#### Records supplied ####

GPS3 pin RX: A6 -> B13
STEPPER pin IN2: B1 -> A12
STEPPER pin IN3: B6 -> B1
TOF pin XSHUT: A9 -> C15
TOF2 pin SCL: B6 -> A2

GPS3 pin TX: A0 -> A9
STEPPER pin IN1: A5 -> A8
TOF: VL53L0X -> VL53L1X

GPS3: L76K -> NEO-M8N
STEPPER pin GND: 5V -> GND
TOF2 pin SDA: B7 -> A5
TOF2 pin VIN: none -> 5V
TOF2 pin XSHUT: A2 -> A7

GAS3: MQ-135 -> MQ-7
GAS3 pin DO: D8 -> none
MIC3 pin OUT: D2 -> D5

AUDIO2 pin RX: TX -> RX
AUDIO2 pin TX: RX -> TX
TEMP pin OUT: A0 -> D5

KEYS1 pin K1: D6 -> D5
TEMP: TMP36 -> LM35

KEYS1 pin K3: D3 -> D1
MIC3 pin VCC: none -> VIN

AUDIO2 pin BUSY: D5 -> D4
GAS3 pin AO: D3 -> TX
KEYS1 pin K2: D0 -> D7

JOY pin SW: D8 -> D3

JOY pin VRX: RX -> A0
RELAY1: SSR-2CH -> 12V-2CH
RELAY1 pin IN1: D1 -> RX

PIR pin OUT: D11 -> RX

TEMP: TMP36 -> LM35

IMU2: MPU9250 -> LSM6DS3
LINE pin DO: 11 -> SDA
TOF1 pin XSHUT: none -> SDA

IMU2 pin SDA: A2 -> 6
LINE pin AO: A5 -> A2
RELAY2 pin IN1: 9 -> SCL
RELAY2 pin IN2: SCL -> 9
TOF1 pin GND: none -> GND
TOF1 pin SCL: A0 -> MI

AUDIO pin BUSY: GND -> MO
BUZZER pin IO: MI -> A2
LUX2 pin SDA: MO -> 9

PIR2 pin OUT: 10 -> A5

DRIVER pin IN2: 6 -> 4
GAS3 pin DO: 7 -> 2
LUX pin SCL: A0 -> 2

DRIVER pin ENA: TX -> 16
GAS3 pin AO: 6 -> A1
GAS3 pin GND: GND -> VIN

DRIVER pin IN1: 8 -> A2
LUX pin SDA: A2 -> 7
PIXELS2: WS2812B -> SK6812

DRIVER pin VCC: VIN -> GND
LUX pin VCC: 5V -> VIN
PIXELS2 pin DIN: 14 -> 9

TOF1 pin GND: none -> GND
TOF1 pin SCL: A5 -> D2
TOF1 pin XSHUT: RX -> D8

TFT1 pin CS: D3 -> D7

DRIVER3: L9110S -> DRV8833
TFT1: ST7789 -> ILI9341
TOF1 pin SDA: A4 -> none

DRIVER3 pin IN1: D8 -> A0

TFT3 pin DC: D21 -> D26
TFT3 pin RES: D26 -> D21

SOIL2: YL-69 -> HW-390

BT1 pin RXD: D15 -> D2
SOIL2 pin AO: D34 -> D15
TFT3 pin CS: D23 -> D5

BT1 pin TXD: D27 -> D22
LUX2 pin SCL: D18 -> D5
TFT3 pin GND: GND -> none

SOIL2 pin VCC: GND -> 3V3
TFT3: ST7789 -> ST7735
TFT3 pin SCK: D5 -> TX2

####

*Work order*: Each line in the records above with "none" must be returned.

*Response area*:
TOF2 pin VIN: none -> 5V
GAS3 pin DO: D8 -> none
MIC3 pin VCC: none -> VIN
TOF1 pin XSHUT: none -> SDA
TOF1 pin GND: none -> GND
TOF1 pin GND: none -> GND
TOF1 pin SDA: A4 -> none
TFT3 pin GND: GND -> none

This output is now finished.